> [To do]
Look below for the line with "L4: none -> 68mH (GND, SIG11)"; begin the copy there and stop after the line with "BAT3: 12V (plus", keeping the text exact and the pictures out.

_ _ _ _ _

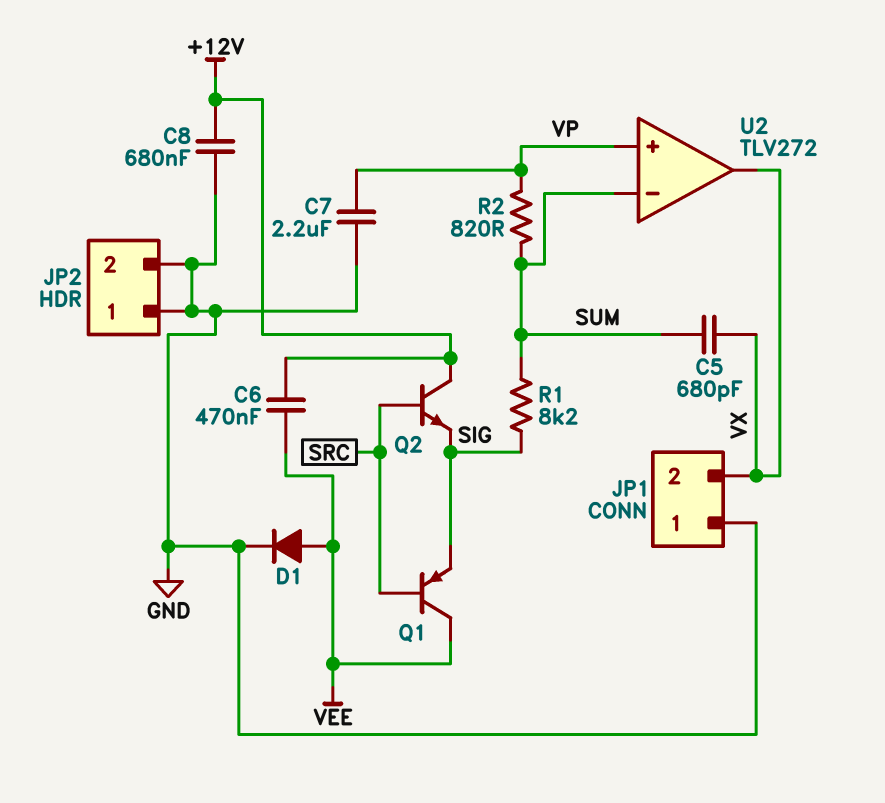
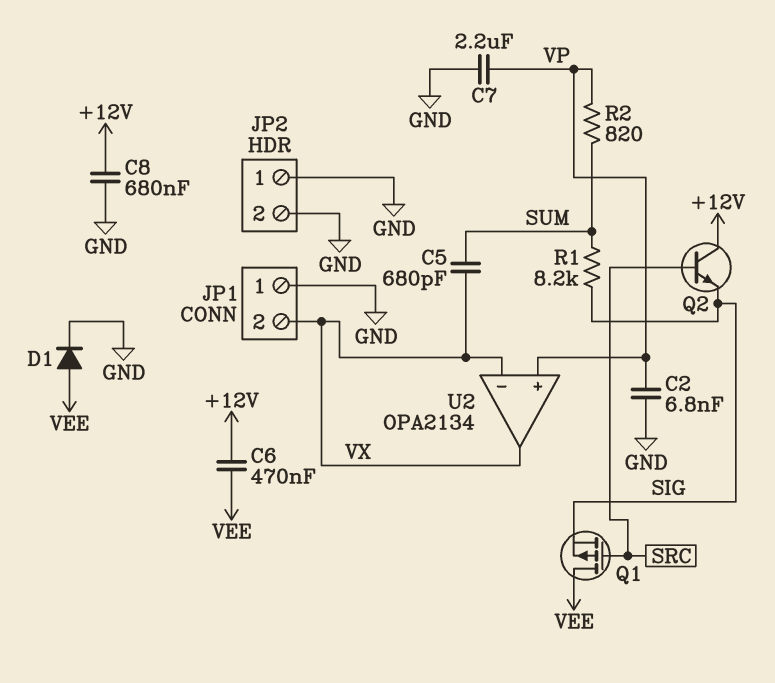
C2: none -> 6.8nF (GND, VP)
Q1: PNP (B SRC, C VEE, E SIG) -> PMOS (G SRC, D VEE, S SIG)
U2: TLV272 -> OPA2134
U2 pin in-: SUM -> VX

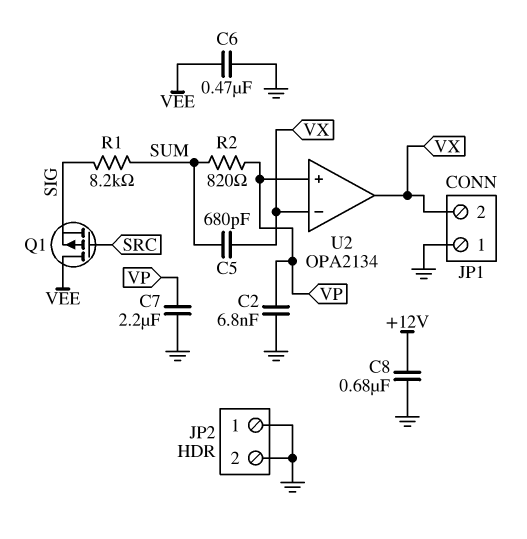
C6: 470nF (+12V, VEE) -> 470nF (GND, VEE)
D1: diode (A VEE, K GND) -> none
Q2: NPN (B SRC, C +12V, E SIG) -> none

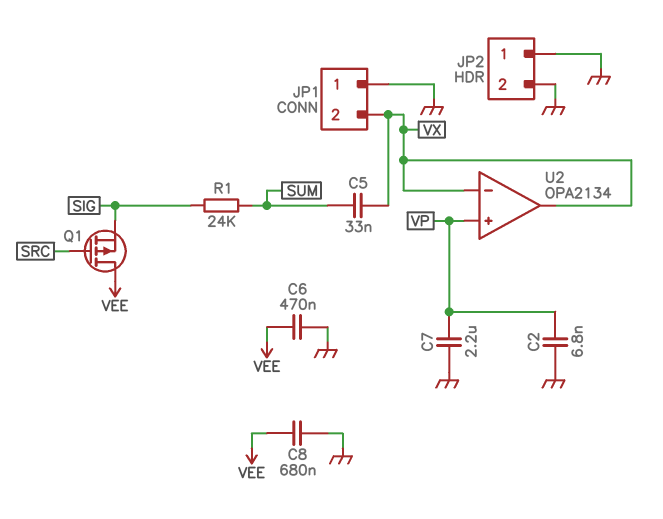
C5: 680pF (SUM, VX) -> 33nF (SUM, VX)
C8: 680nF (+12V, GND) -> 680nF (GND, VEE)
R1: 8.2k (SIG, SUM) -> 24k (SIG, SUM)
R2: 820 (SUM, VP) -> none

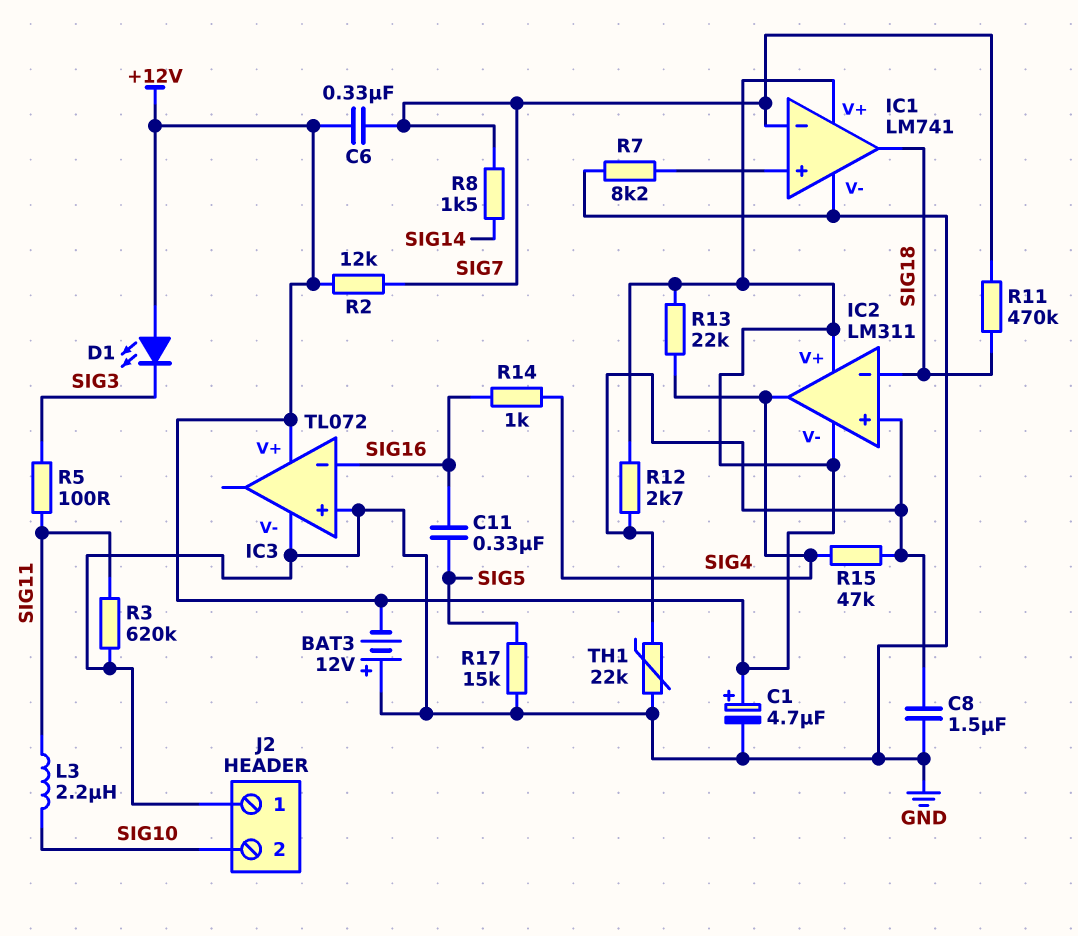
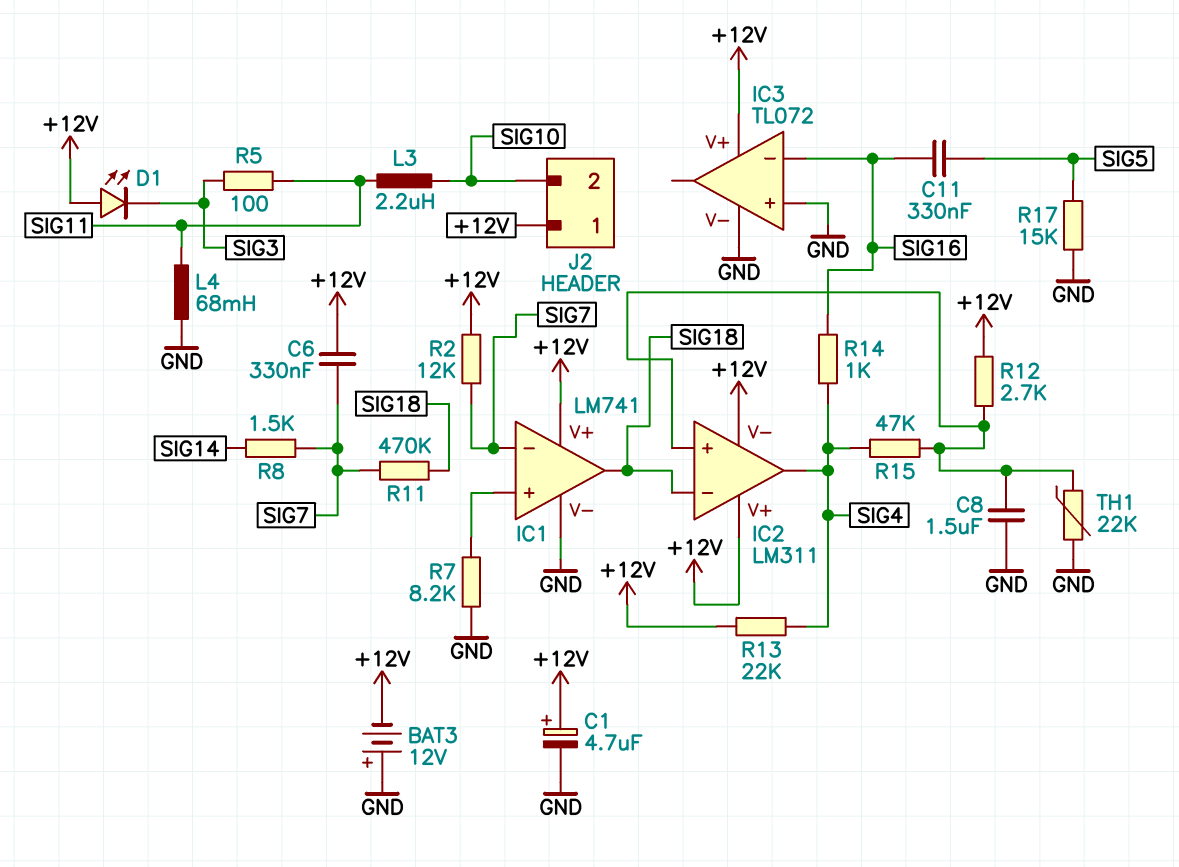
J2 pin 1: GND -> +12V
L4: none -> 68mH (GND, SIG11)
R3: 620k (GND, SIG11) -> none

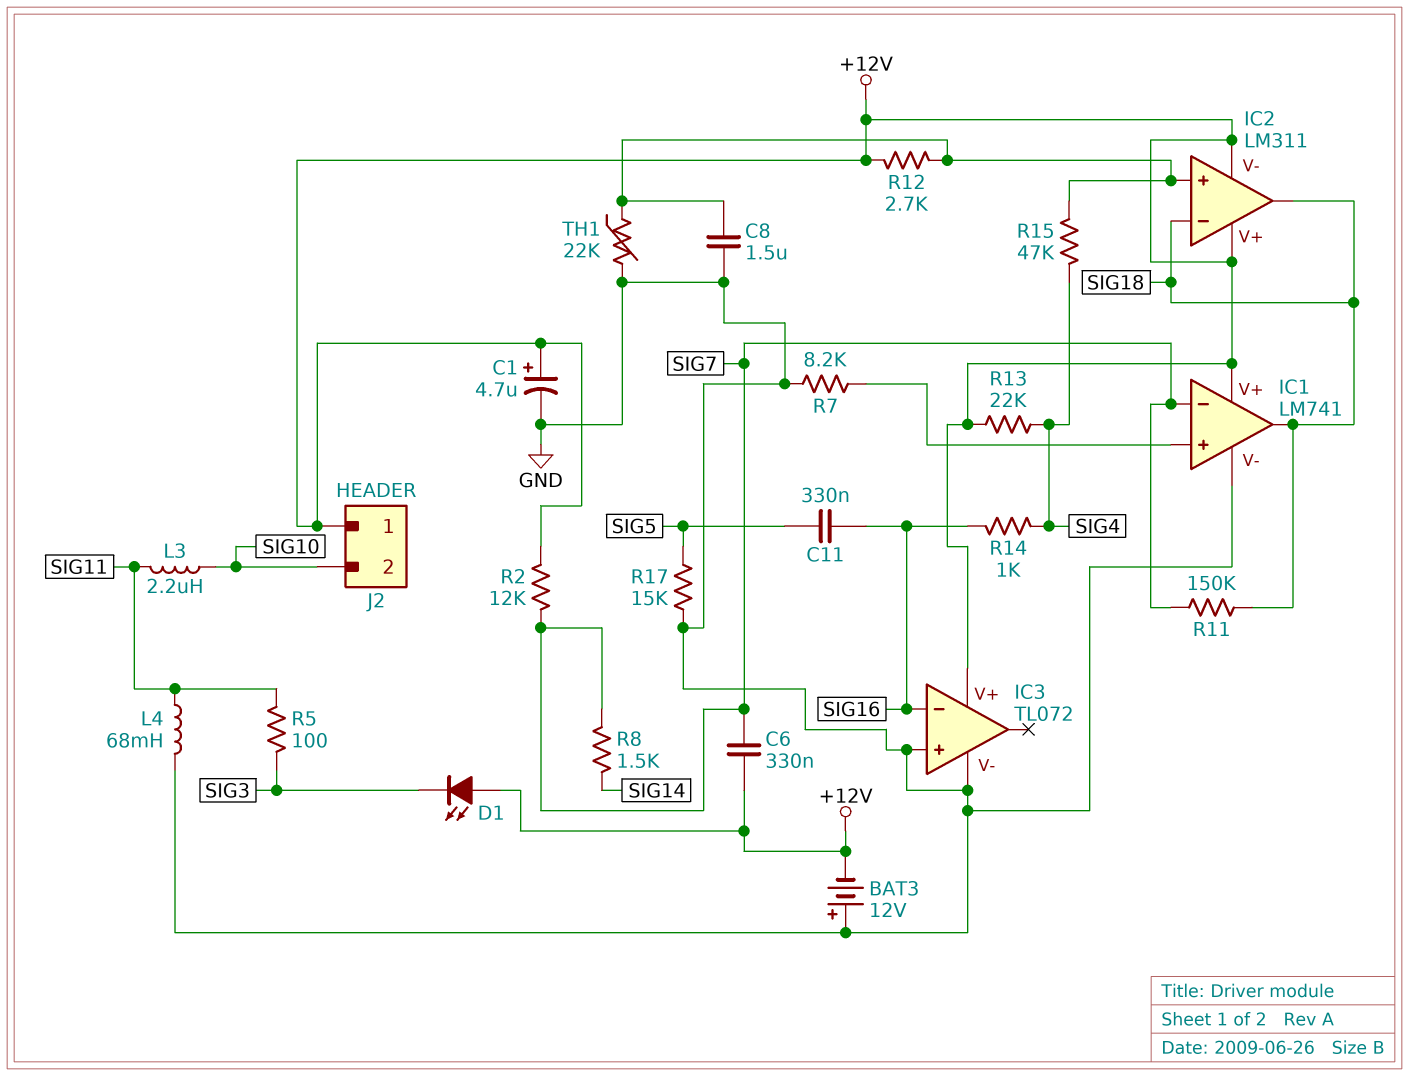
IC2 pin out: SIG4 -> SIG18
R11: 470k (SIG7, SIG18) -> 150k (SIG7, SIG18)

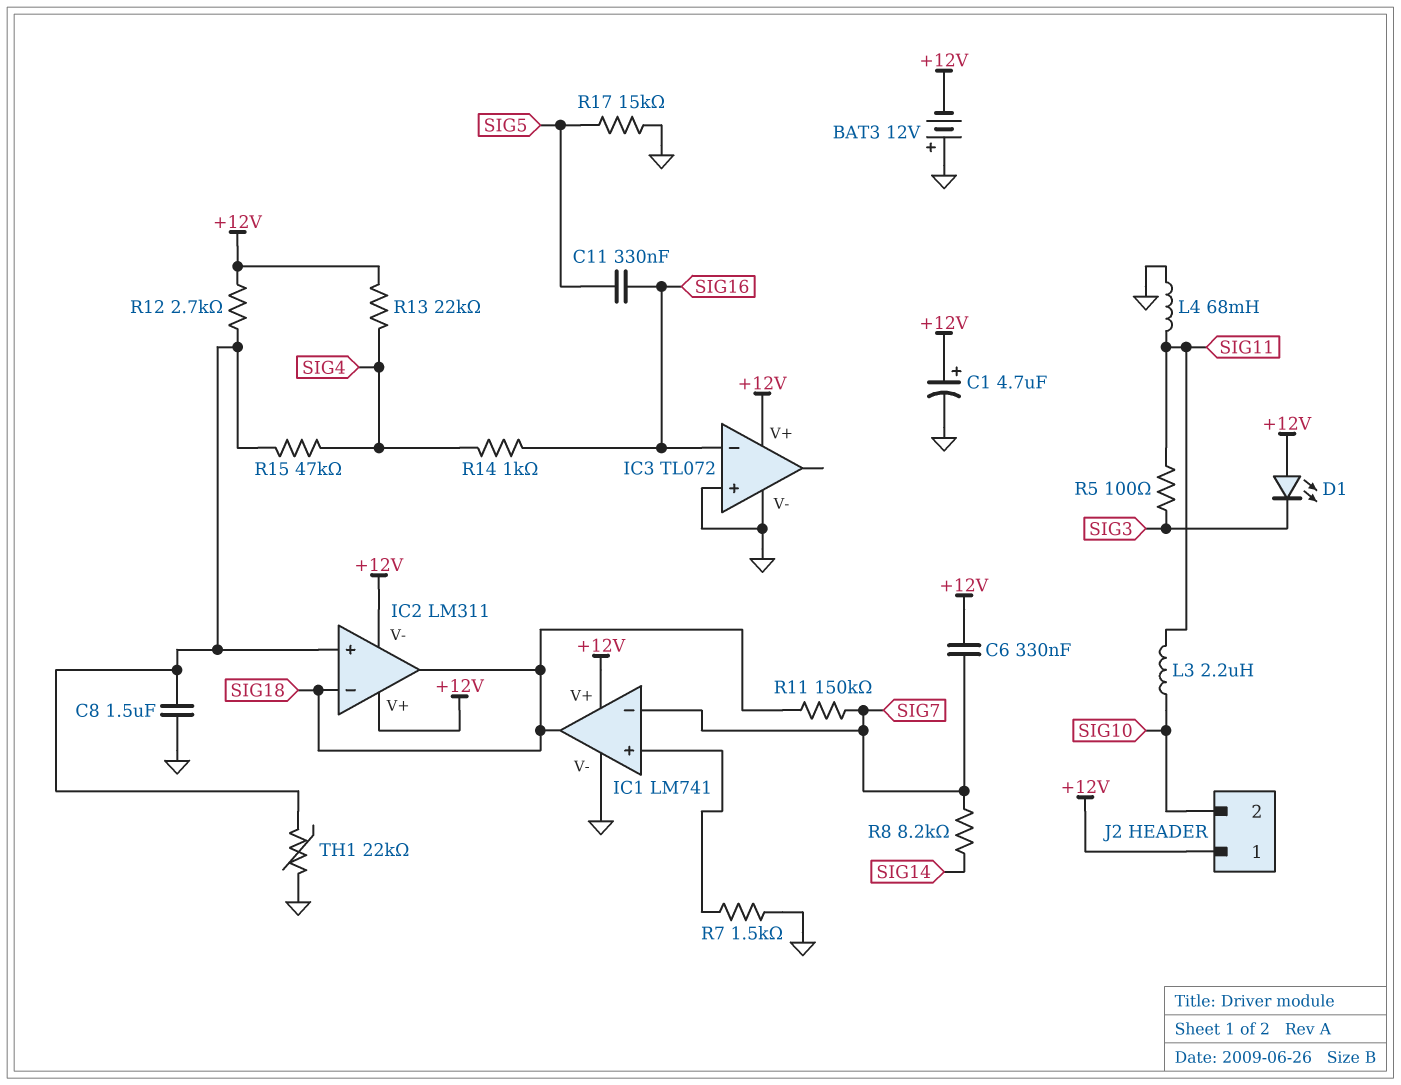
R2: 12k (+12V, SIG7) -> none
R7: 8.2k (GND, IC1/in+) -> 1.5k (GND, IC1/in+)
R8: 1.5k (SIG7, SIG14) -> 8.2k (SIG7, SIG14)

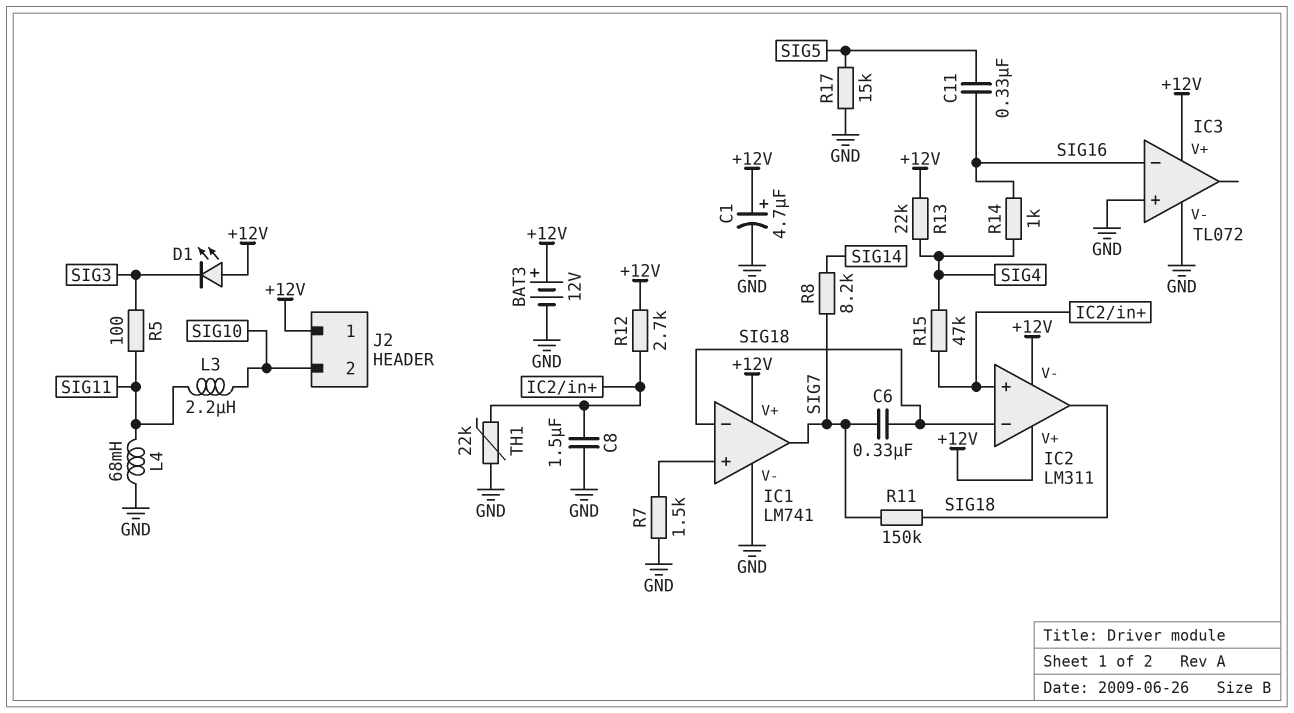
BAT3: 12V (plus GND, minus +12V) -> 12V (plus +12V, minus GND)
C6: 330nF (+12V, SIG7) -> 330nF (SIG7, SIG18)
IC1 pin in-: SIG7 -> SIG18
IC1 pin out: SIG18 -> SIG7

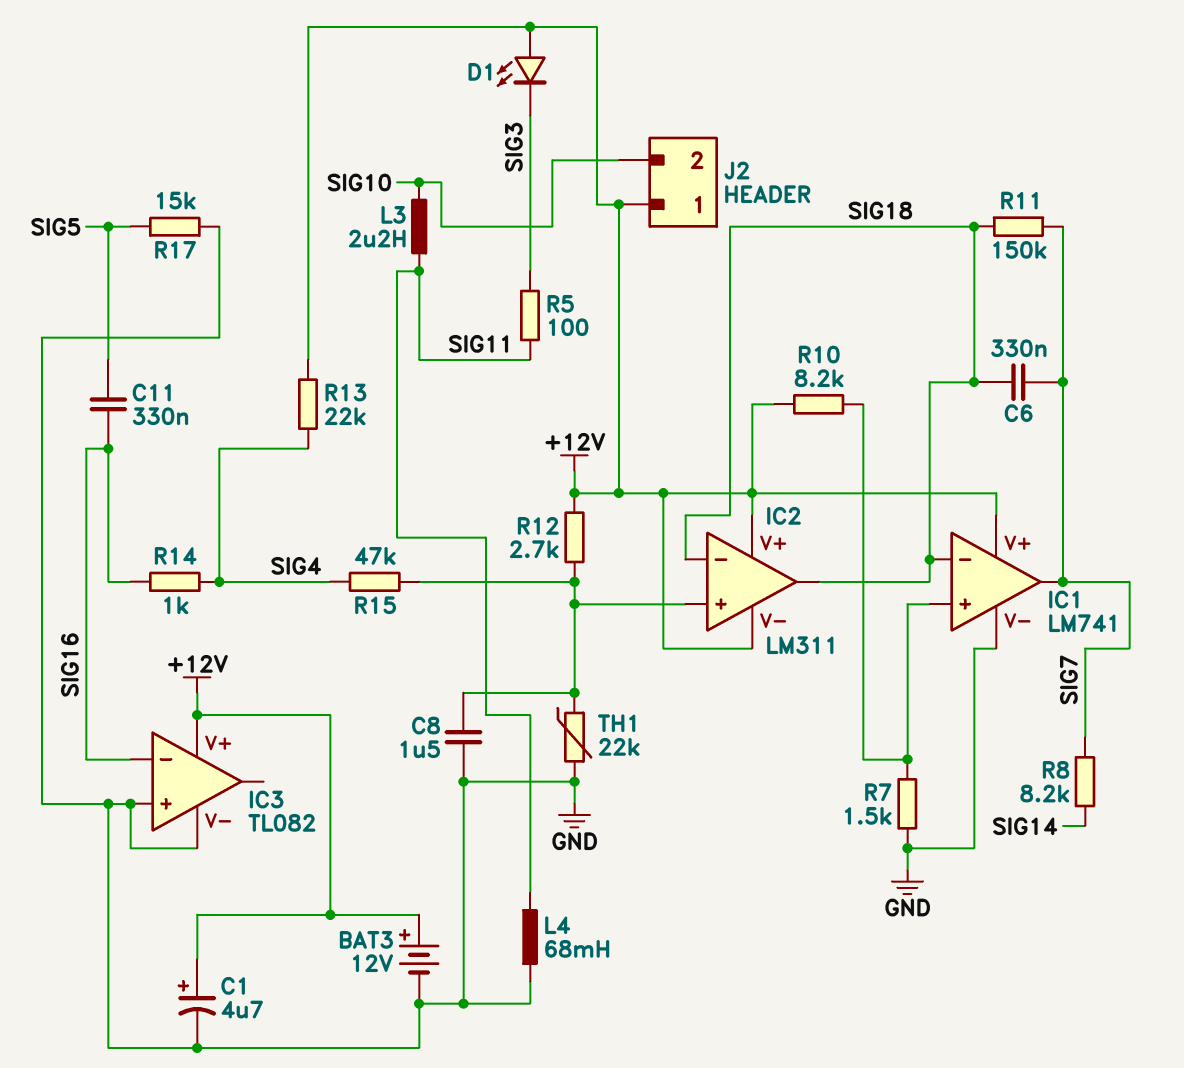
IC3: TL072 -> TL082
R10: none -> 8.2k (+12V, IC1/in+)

_ _ _ _ _

> [Solution below]
L4: none -> 68mH (GND, SIG11)
R3: 620k (GND, SIG11) -> none

IC2 pin out: SIG4 -> SIG18
R11: 470k (SIG7, SIG18) -> 150k (SIG7, SIG18)

R2: 12k (+12V, SIG7) -> none
R7: 8.2k (GND, IC1/in+) -> 1.5k (GND, IC1/in+)
R8: 1.5k (SIG7, SIG14) -> 8.2k (SIG7, SIG14)

BAT3: 12V (plus GND, minus +12V) -> 12V (plus +12V, minus GND)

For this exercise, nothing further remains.